WHAT IS NEEDED:
Your response should be an exact transcription of the data, images excluded.
START DATA EXCERPT
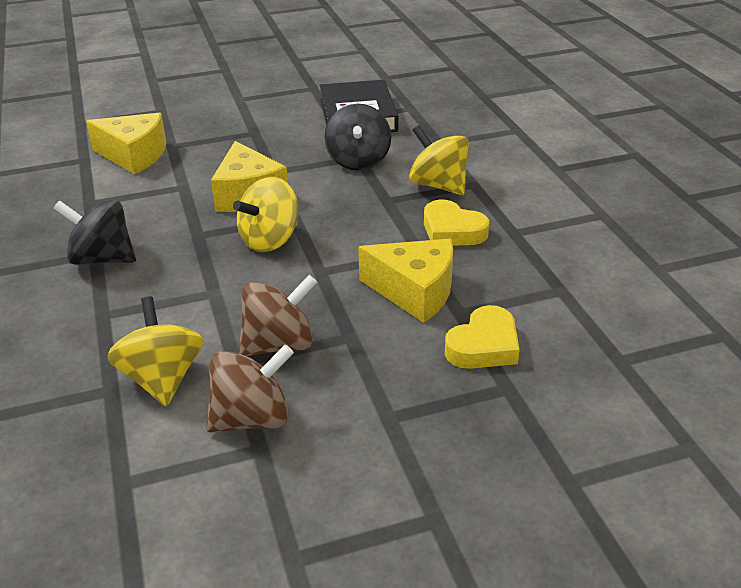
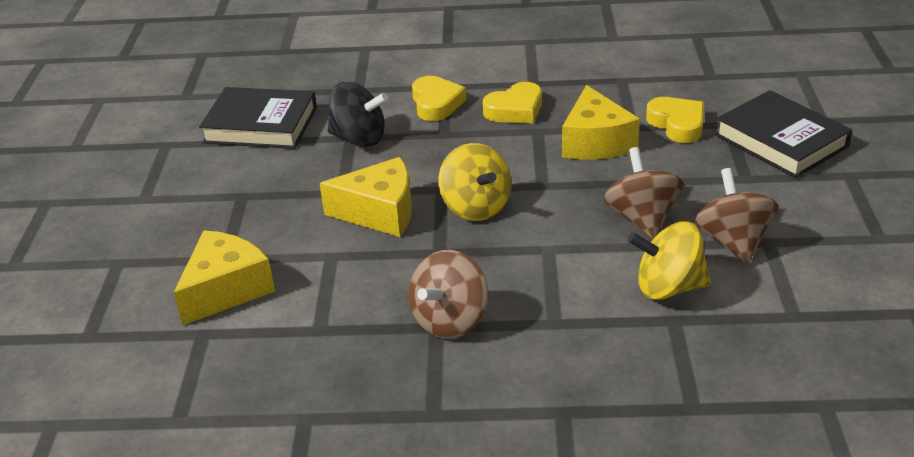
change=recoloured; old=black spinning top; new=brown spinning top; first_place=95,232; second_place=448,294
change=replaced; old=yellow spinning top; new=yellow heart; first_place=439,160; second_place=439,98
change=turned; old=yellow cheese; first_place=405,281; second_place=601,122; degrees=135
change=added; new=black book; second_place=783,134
END DATA EXCERPT
ANSWER FOR THE TASK:
change=recoloured; old=black spinning top; new=brown spinning top; first_place=95,232; second_place=448,294
change=replaced; old=yellow spinning top; new=yellow heart; first_place=439,160; second_place=439,98
change=turned; old=yellow cheese; first_place=405,281; second_place=601,122; degrees=135
change=added; new=black book; second_place=783,134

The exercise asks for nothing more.